Activity: Transcribe all the entries word for word, but omit the images.

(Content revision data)
—————
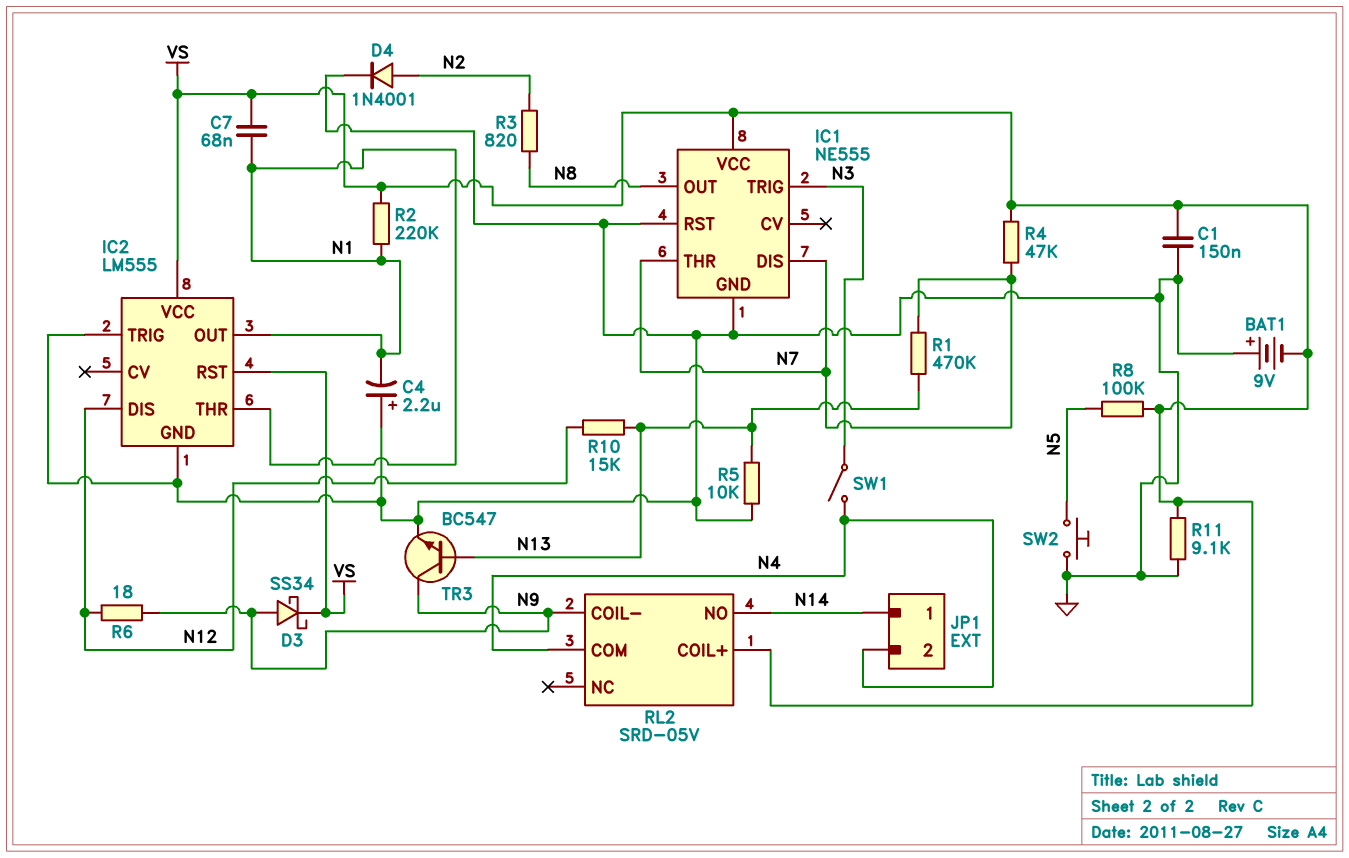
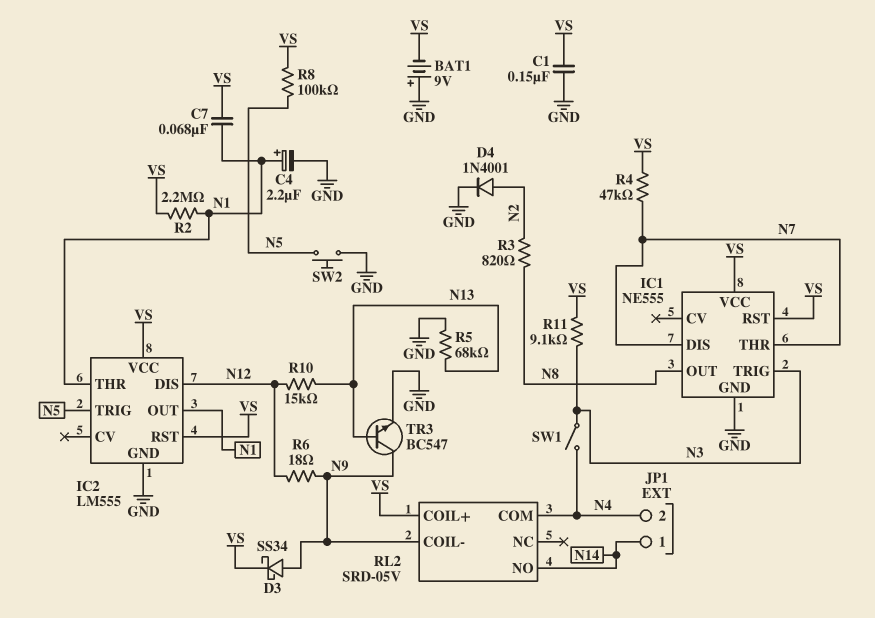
C4: 2.2uF (plus GND, minus N1) -> 2.2uF (plus N1, minus GND)
IC1 pin RST: GND -> VS
IC2 pin TRIG: GND -> N5
R1: 470k (N7, N13) -> none
R2: 220k (N1, VS) -> 2.2M (N1, VS)
R5: 10k (GND, N13) -> 68k (GND, N13)
R11: 9.1k (GND, VS) -> 9.1k (N3, VS)

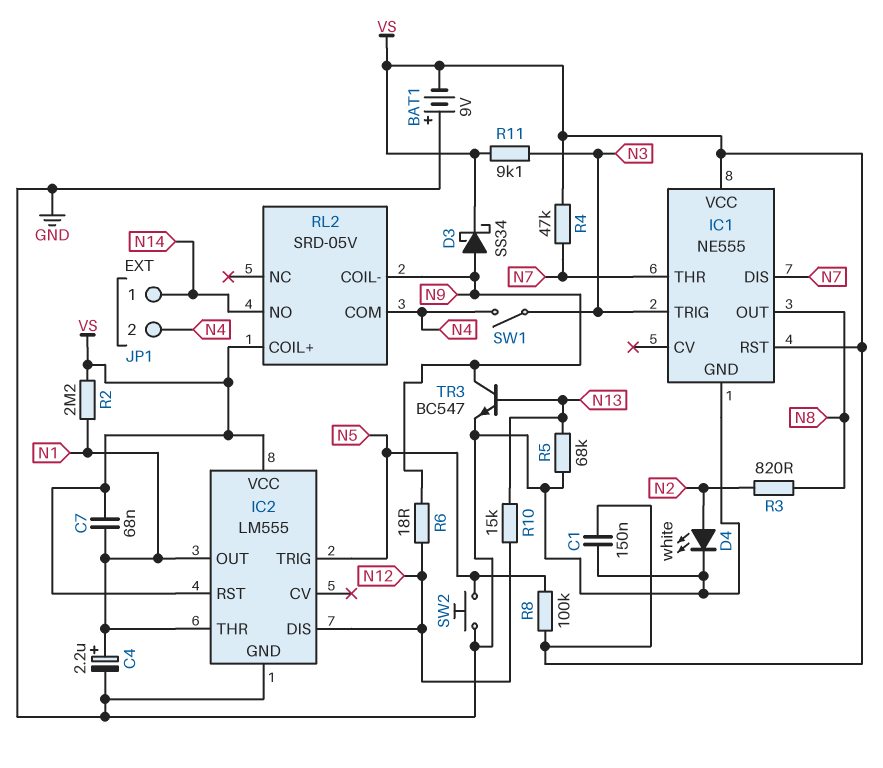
D4: diode 1N4001 (A N2, K GND) -> LED white (A N2, K GND)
—————
Finished exercise:
C4: 2.2uF (plus GND, minus N1) -> 2.2uF (plus N1, minus GND)
IC1 pin RST: GND -> VS
IC2 pin TRIG: GND -> N5
R1: 470k (N7, N13) -> none
R2: 220k (N1, VS) -> 2.2M (N1, VS)
R5: 10k (GND, N13) -> 68k (GND, N13)
R11: 9.1k (GND, VS) -> 9.1k (N3, VS)

D4: diode 1N4001 (A N2, K GND) -> LED white (A N2, K GND)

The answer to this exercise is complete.